_What the exercise asks_: Output each line of the listing that follows, with every character kept as it is.

_Available data_:
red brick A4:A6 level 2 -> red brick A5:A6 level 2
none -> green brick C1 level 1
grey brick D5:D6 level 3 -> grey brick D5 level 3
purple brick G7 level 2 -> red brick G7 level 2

_Result_:
red brick A4:A6 level 2 -> red brick A5:A6 level 2
none -> green brick C1 level 1
grey brick D5:D6 level 3 -> grey brick D5 level 3
purple brick G7 level 2 -> red brick G7 level 2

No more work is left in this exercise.